### Problem statement
Below is a listing from which only part is wanted; return exactly the lines from the one with "white slope E13:F14 level 3 top E" up to and including the one with "cyan slope Q1:Q3 level 1 top 3 -> none".

### The records
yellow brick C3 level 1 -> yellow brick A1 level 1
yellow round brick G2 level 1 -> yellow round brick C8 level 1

--

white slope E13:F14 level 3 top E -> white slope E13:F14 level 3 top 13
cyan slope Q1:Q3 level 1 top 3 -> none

### Result
white slope E13:F14 level 3 top E -> white slope E13:F14 level 3 top 13
cyan slope Q1:Q3 level 1 top 3 -> none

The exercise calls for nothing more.